** SUPPLIED RECORDS follows **

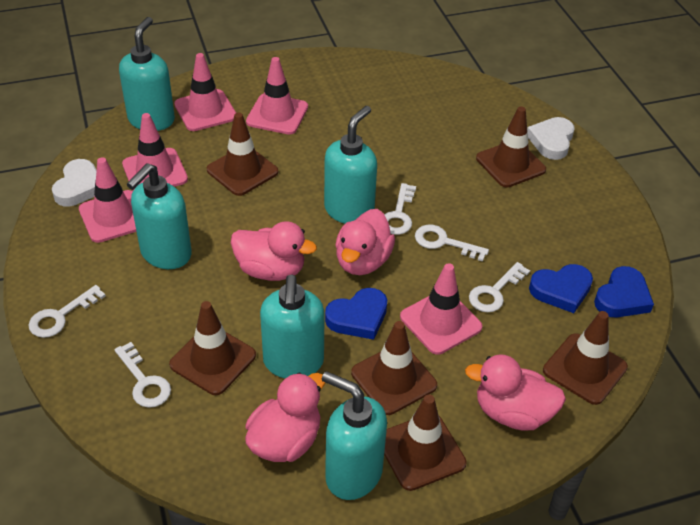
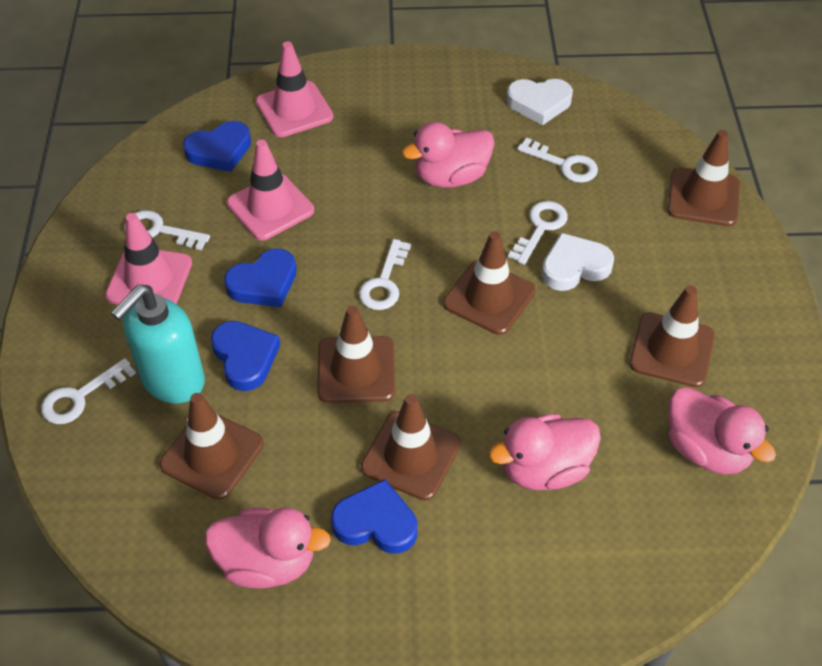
blue heart: 3 -> 4
pink traffic cone: 5 -> 3
turquoise soap dispenser: 5 -> 1

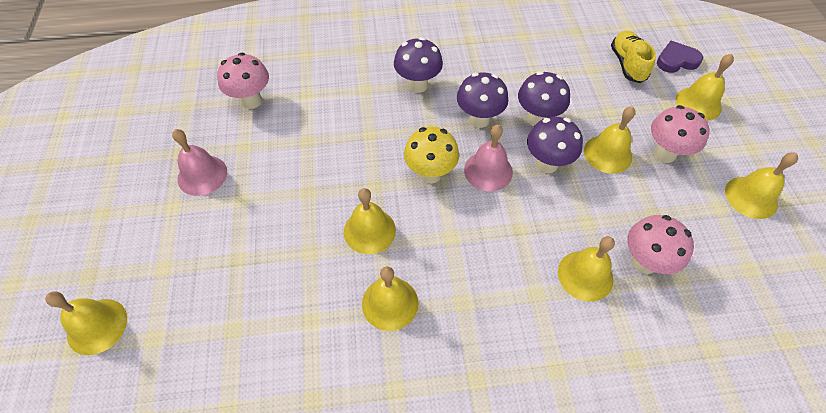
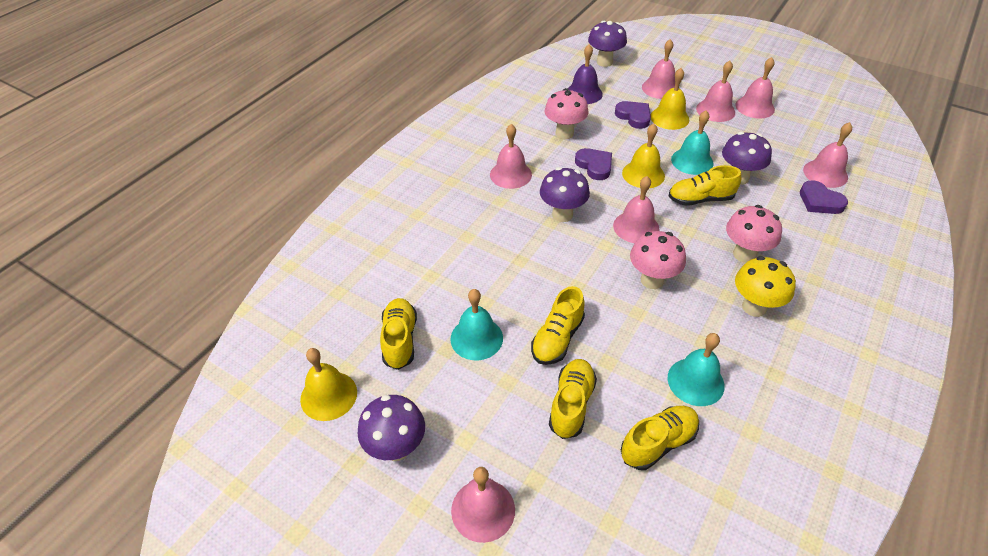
pink bell: 2 -> 7
purple bell: 0 -> 1
purple heart: 1 -> 3
turquoise bell: 0 -> 3
yellow bell: 7 -> 3
yellow shoe: 1 -> 5

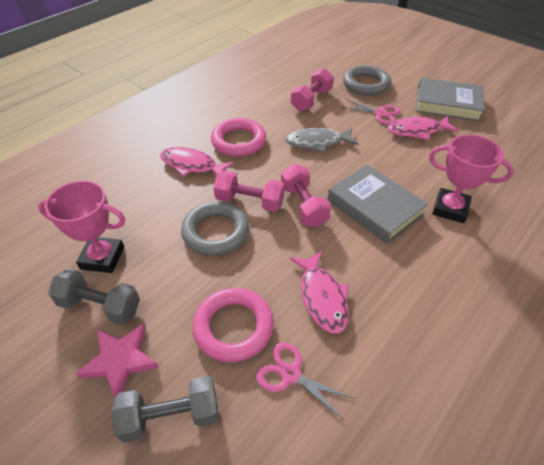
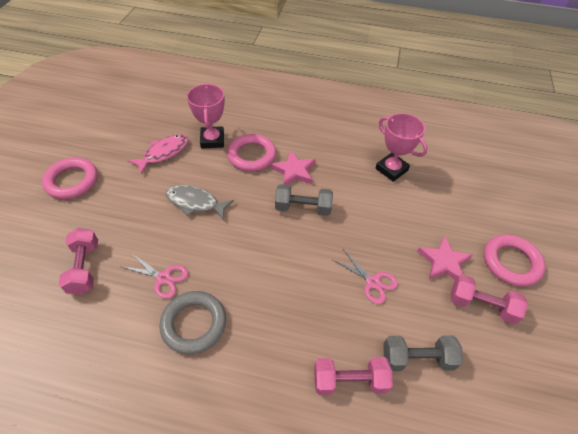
grey book: 2 -> 0
grey ring: 2 -> 1
pink fish: 3 -> 1
pink ring: 2 -> 3
pink star: 1 -> 2

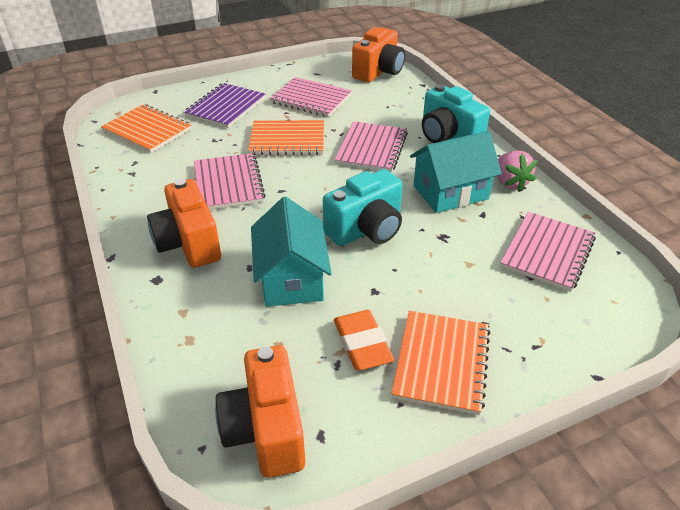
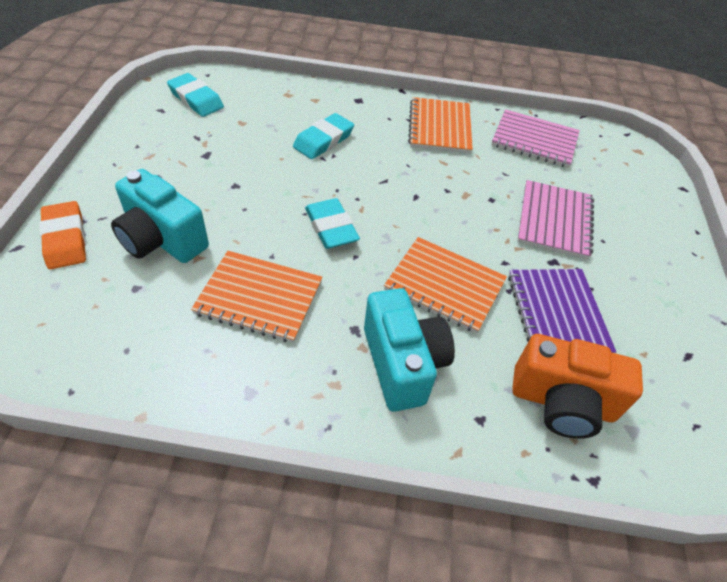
orange camera: 3 -> 1
pink notebook: 4 -> 2
pink strawberry: 1 -> 0
turquoise eraser: 0 -> 3
turquoise house: 2 -> 0

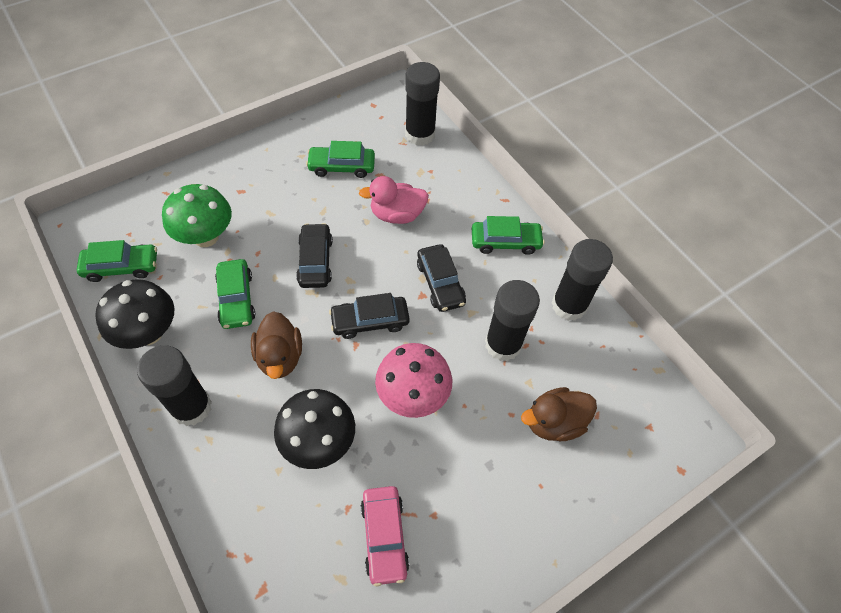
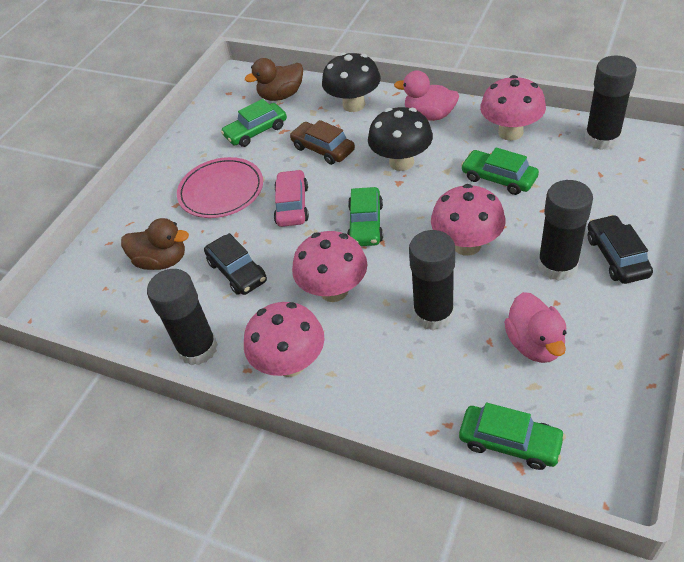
black car: 3 -> 2
brown car: 0 -> 1
green mushroom: 1 -> 0
pink duck: 1 -> 2
pink mushroom: 1 -> 4
pink plate: 0 -> 1

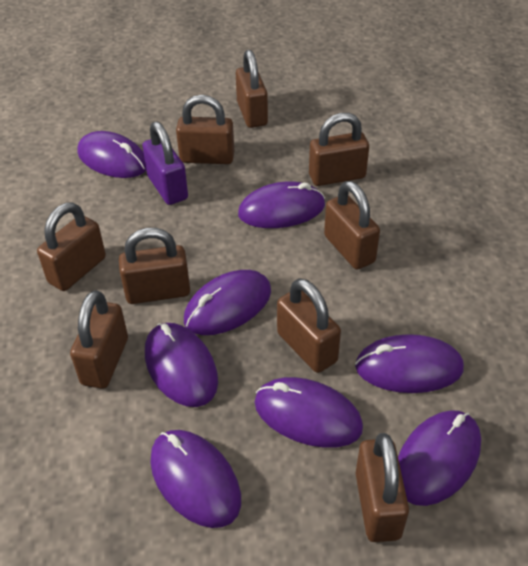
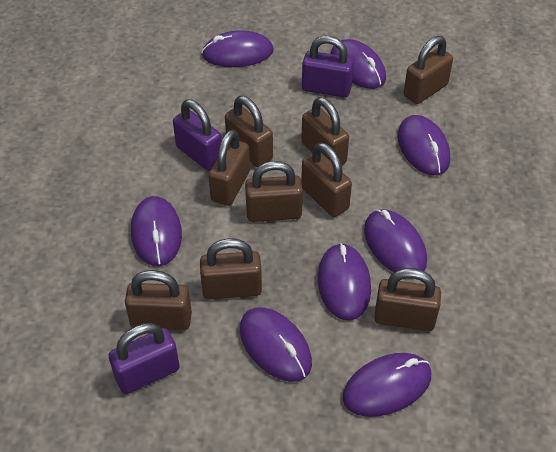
purple padlock: 1 -> 3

** End of SUPPLIED RECORDS **

WORK REQUIRED: Each record has to be set down verbatim, and the pictures must not appear in the copy.

RESULT OF THIS EXERCISE:
blue heart: 3 -> 4
pink traffic cone: 5 -> 3
turquoise soap dispenser: 5 -> 1

pink bell: 2 -> 7
purple bell: 0 -> 1
purple heart: 1 -> 3
turquoise bell: 0 -> 3
yellow bell: 7 -> 3
yellow shoe: 1 -> 5

grey book: 2 -> 0
grey ring: 2 -> 1
pink fish: 3 -> 1
pink ring: 2 -> 3
pink star: 1 -> 2

orange camera: 3 -> 1
pink notebook: 4 -> 2
pink strawberry: 1 -> 0
turquoise eraser: 0 -> 3
turquoise house: 2 -> 0

black car: 3 -> 2
brown car: 0 -> 1
green mushroom: 1 -> 0
pink duck: 1 -> 2
pink mushroom: 1 -> 4
pink plate: 0 -> 1

purple padlock: 1 -> 3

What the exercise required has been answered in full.